- **WHAT THE TASK REQUIRES**
The records below are to be restated word for word; their pictures are not.

─── GIVEN DATA

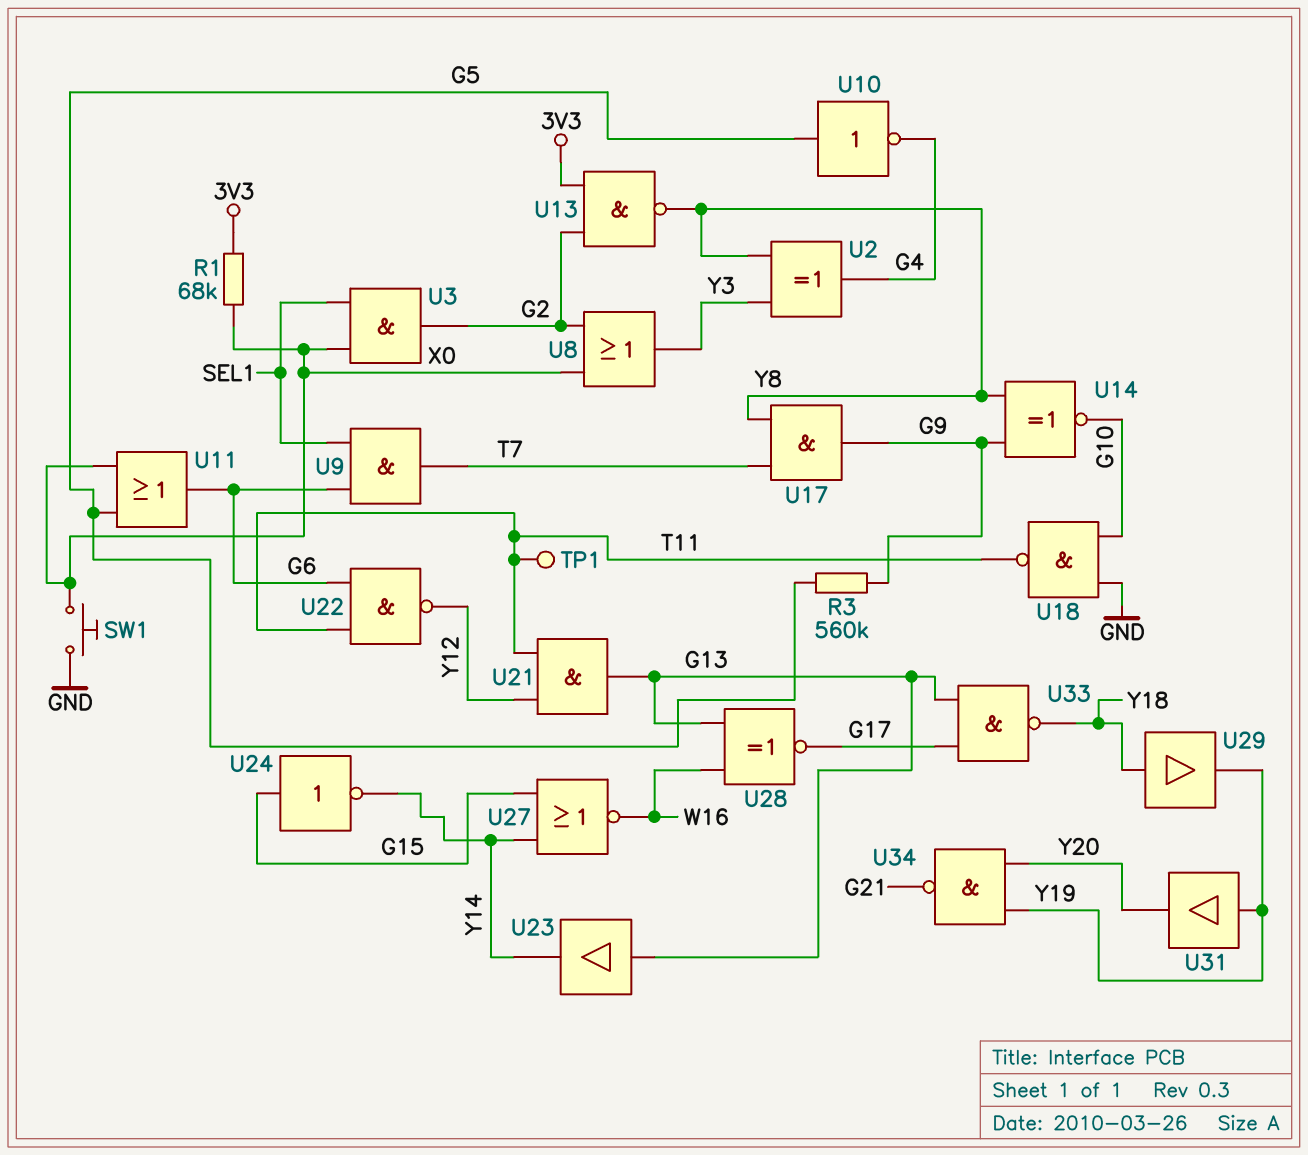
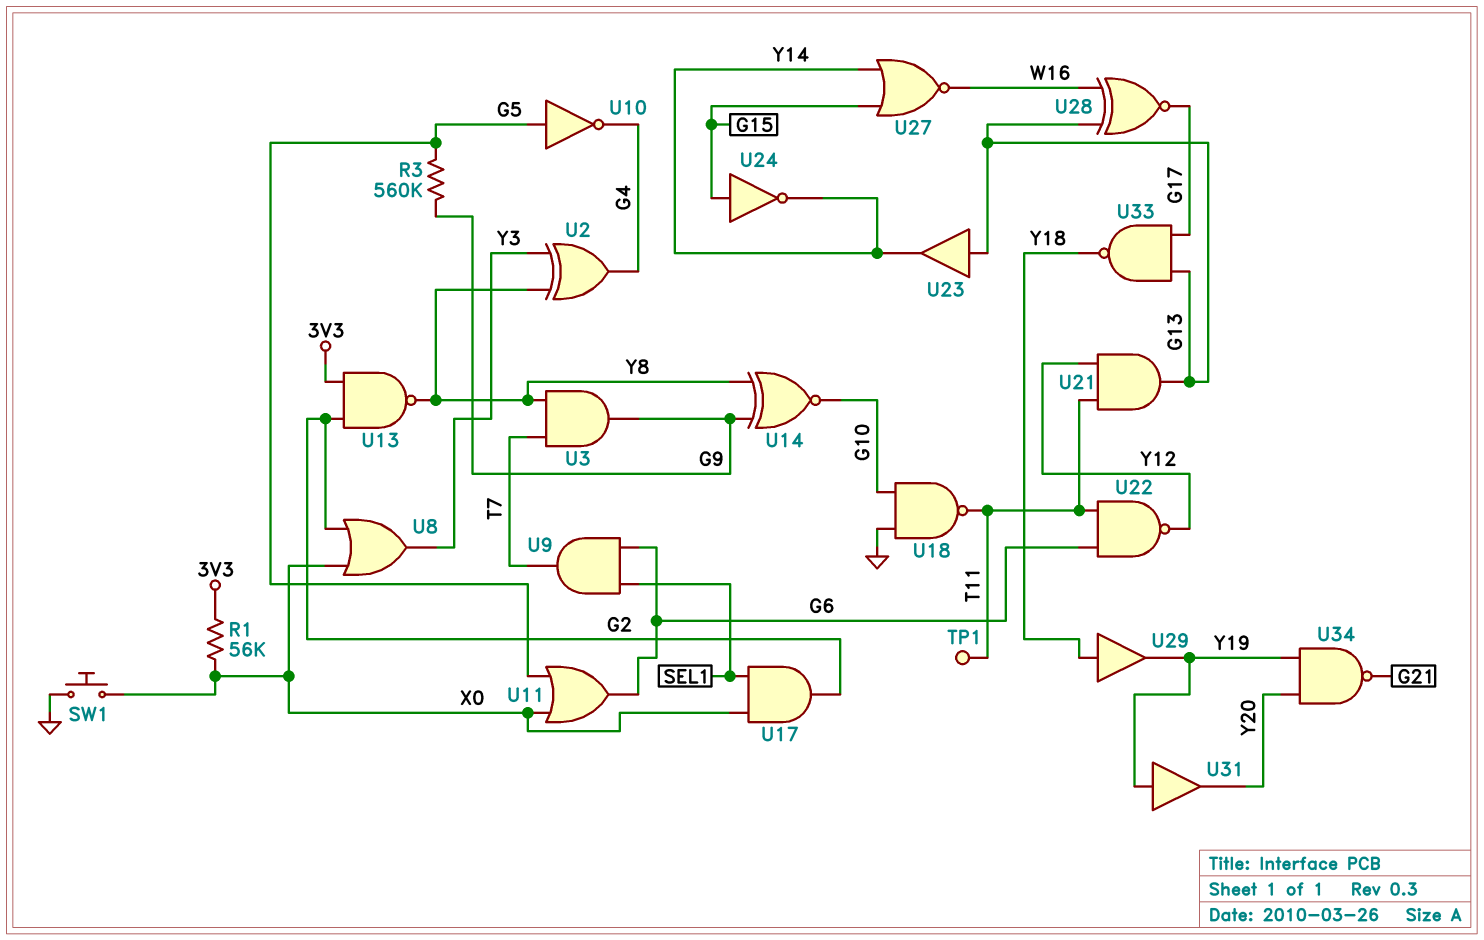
R1: 68k (3V3, X0) -> 56k (3V3, X0)
U3: AND (in SEL1, in X0, out G2) -> AND (in T7, in Y8, out G9)
U17: AND (in T7, in Y8, out G9) -> AND (in SEL1, in X0, out G2)

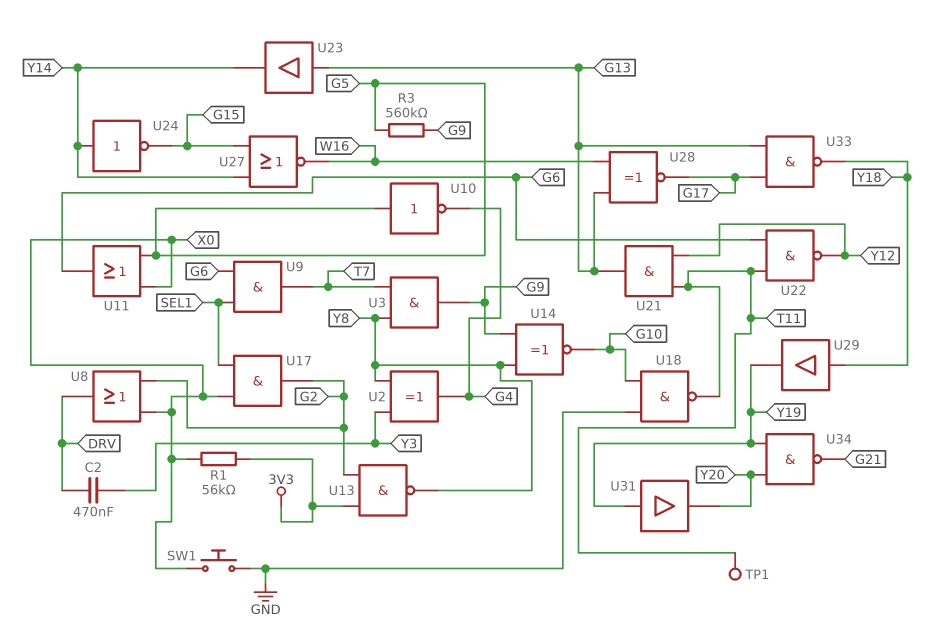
C2: none -> 470nF (DRV, Y3)
U8: OR (in G2, in X0, out Y3) -> OR (in G2, in X0, out DRV)
U24: NOT (in G15, out Y14) -> NOT (in Y14, out G15)

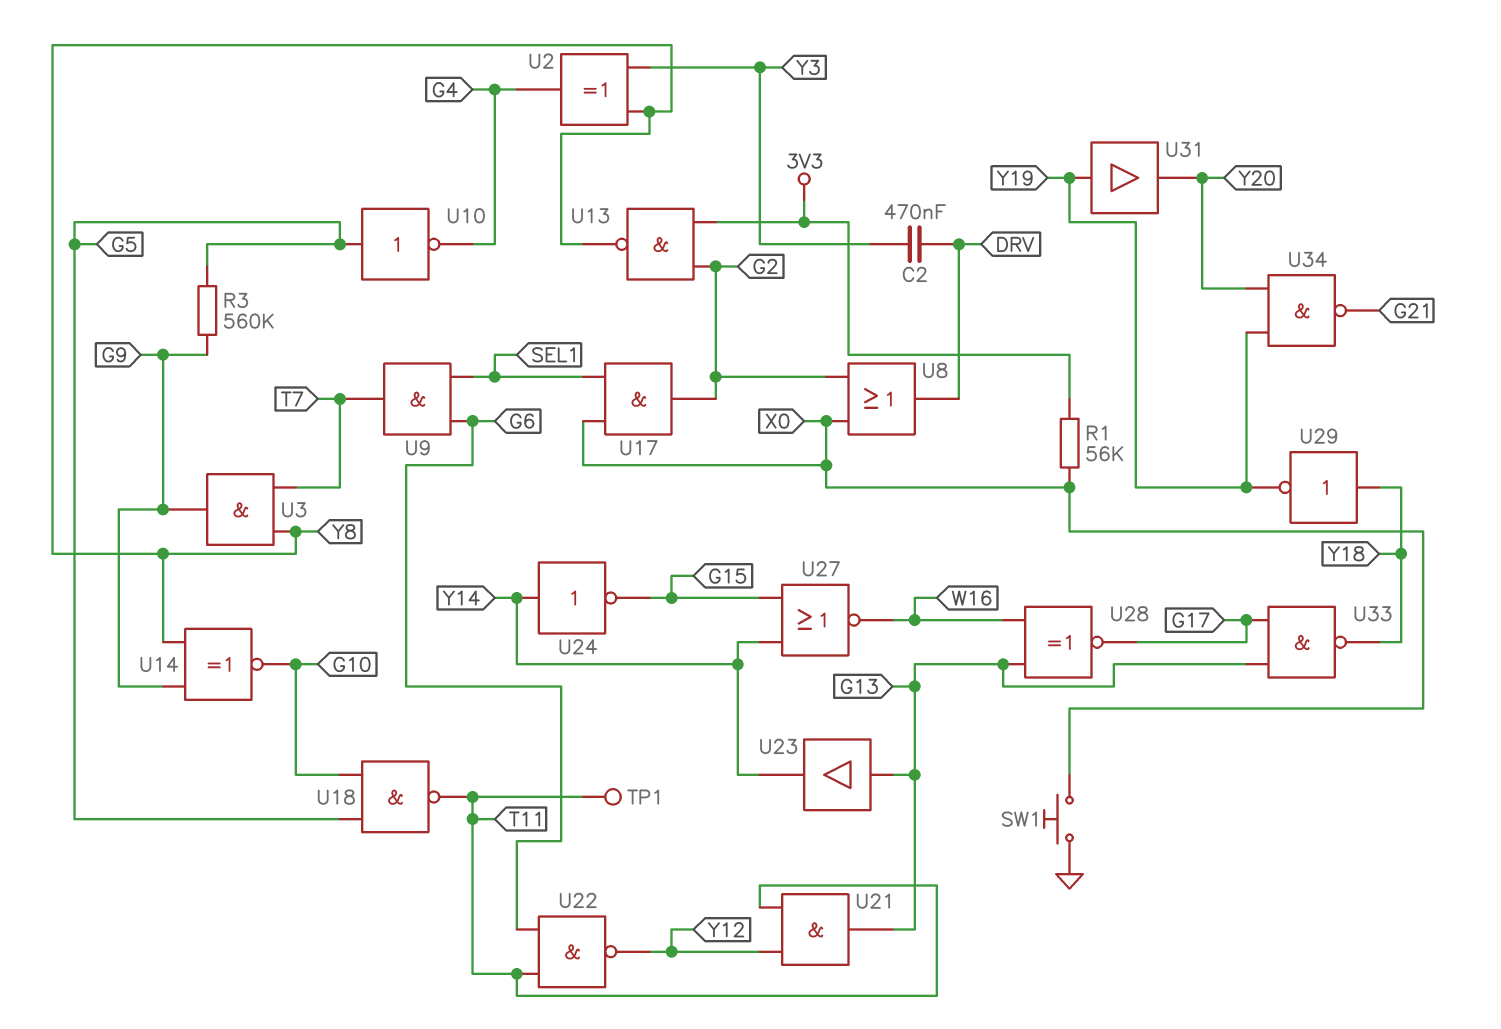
U11: OR (in G5, in X0, out G6) -> none
U18: NAND (in G10, in GND, out T11) -> NAND (in G5, in G10, out T11)
U29: buffer (in Y18, out Y19) -> NOT (in Y18, out Y19)

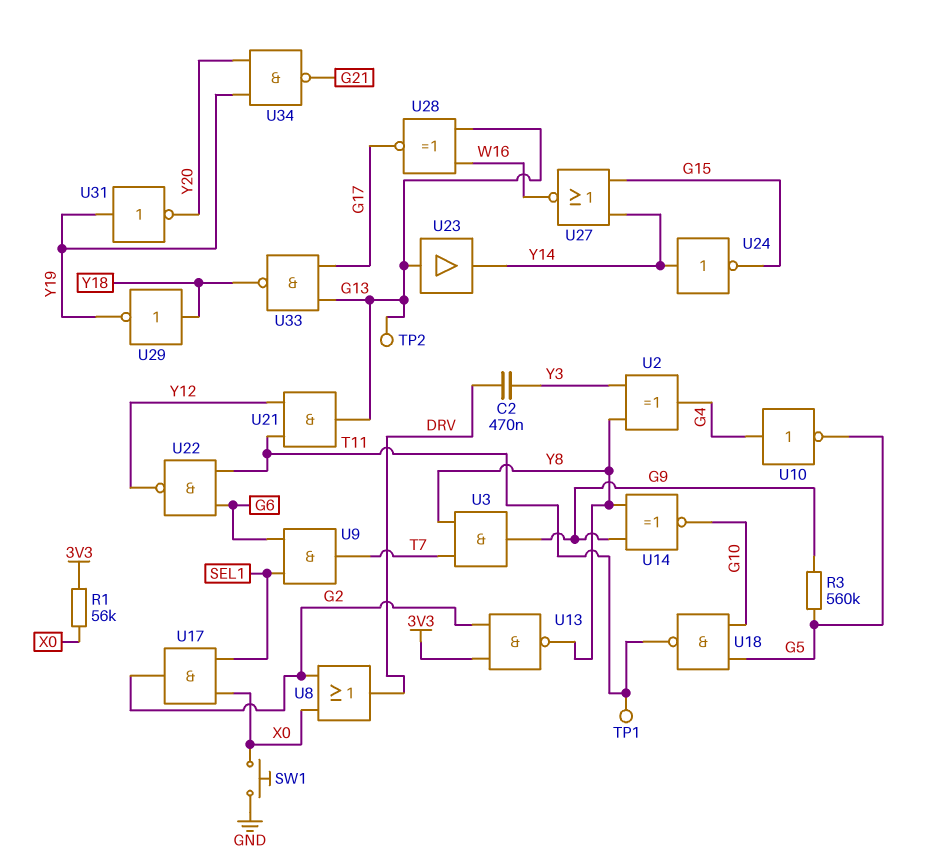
TP2: none -> test point (G13)
U10: NOT (in G5, out G4) -> NOT (in G4, out G5)
U31: buffer (in Y19, out Y20) -> NOT (in Y19, out Y20)

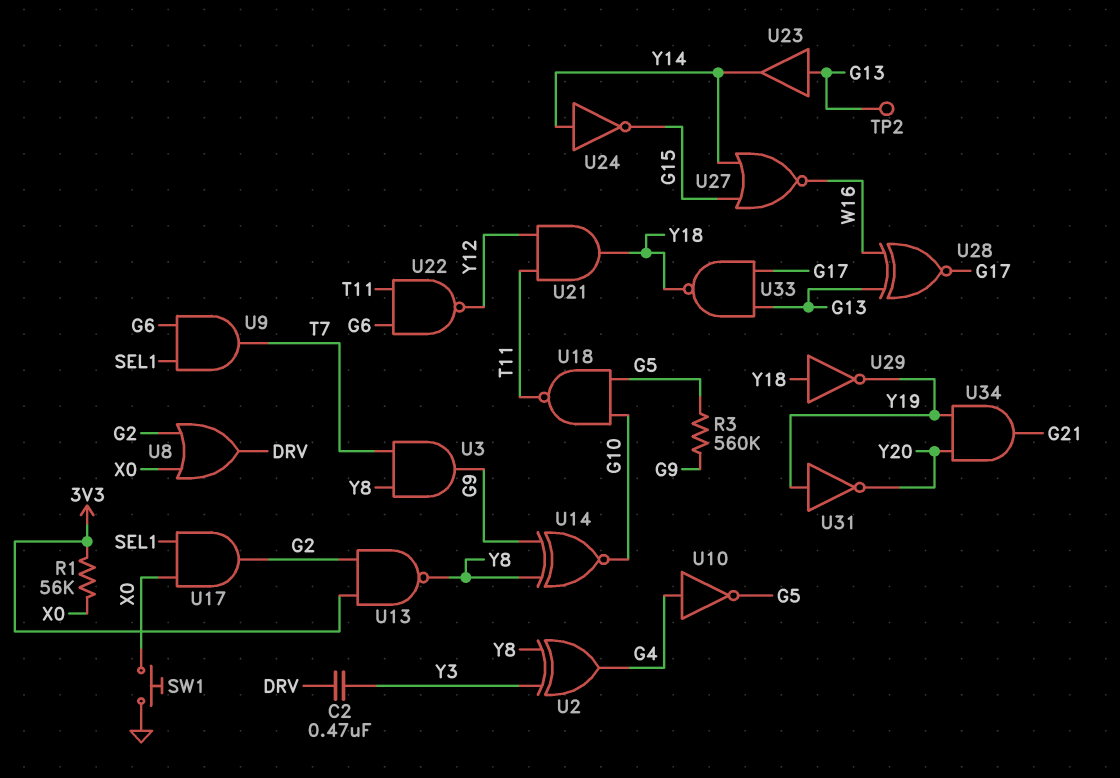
TP1: test point (T11) -> none
U21: AND (in T11, in Y12, out G13) -> AND (in T11, in Y12, out Y18)
U34: NAND (in Y19, in Y20, out G21) -> AND (in Y19, in Y20, out G21)

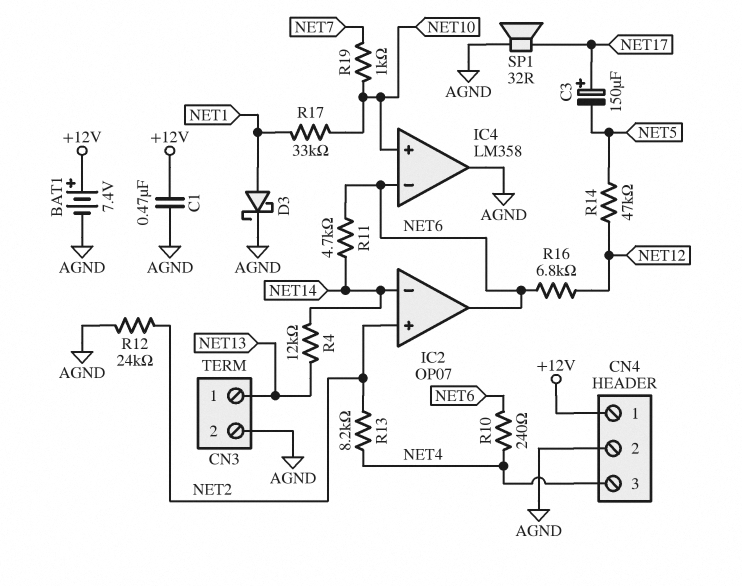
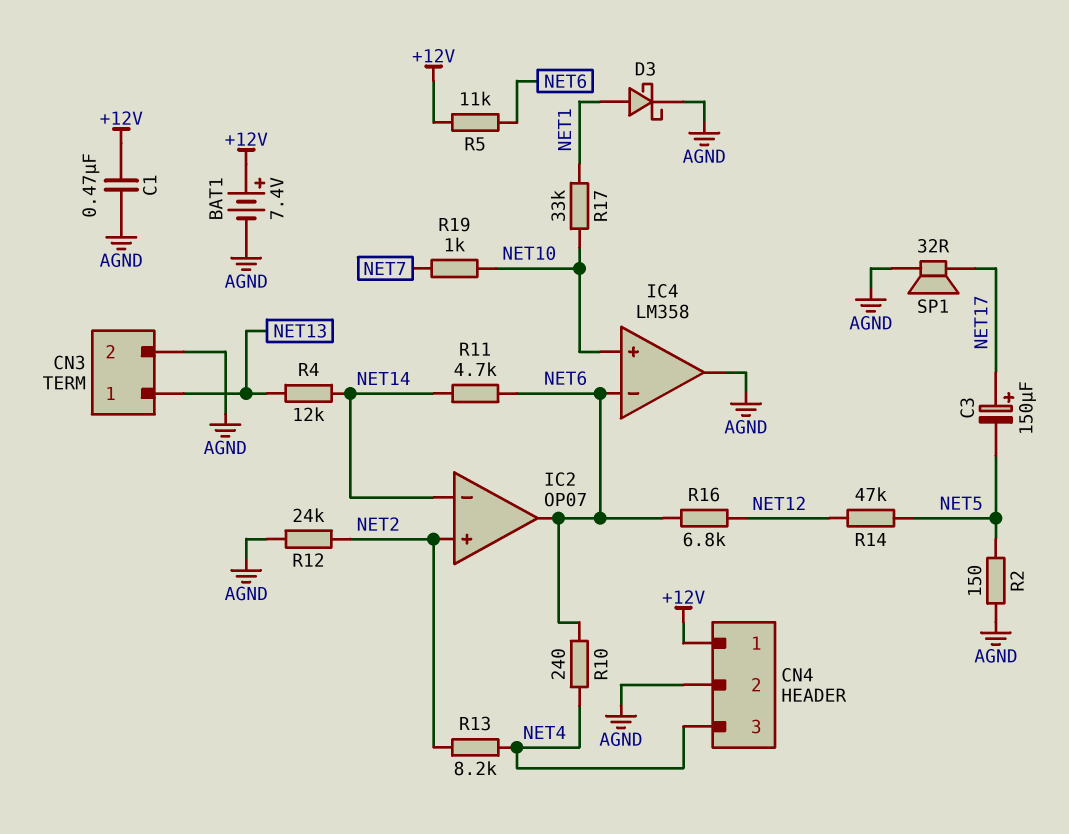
R2: none -> 150 (AGND, NET5)
R5: none -> 11k (+12V, NET6)

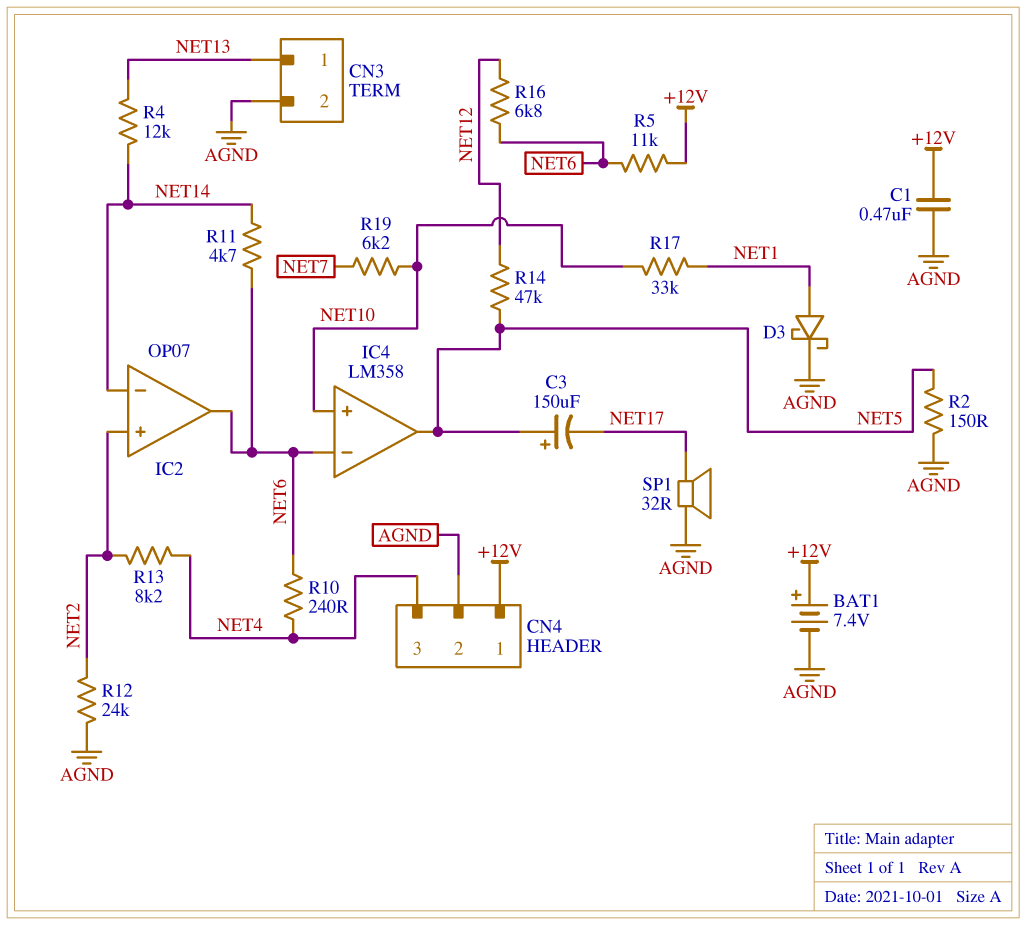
C3: 150uF (plus NET17, minus NET5) -> 150uF (plus NET5, minus NET17)
IC4 pin out: AGND -> NET5
R19: 1k (NET7, NET10) -> 6.2k (NET7, NET10)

──────

- **RESULT OF THIS TASK**
R1: 68k (3V3, X0) -> 56k (3V3, X0)
U3: AND (in SEL1, in X0, out G2) -> AND (in T7, in Y8, out G9)
U17: AND (in T7, in Y8, out G9) -> AND (in SEL1, in X0, out G2)

C2: none -> 470nF (DRV, Y3)
U8: OR (in G2, in X0, out Y3) -> OR (in G2, in X0, out DRV)
U24: NOT (in G15, out Y14) -> NOT (in Y14, out G15)

U11: OR (in G5, in X0, out G6) -> none
U18: NAND (in G10, in GND, out T11) -> NAND (in G5, in G10, out T11)
U29: buffer (in Y18, out Y19) -> NOT (in Y18, out Y19)

TP2: none -> test point (G13)
U10: NOT (in G5, out G4) -> NOT (in G4, out G5)
U31: buffer (in Y19, out Y20) -> NOT (in Y19, out Y20)

TP1: test point (T11) -> none
U21: AND (in T11, in Y12, out G13) -> AND (in T11, in Y12, out Y18)
U34: NAND (in Y19, in Y20, out G21) -> AND (in Y19, in Y20, out G21)

R2: none -> 150 (AGND, NET5)
R5: none -> 11k (+12V, NET6)

C3: 150uF (plus NET17, minus NET5) -> 150uF (plus NET5, minus NET17)
IC4 pin out: AGND -> NET5
R19: 1k (NET7, NET10) -> 6.2k (NET7, NET10)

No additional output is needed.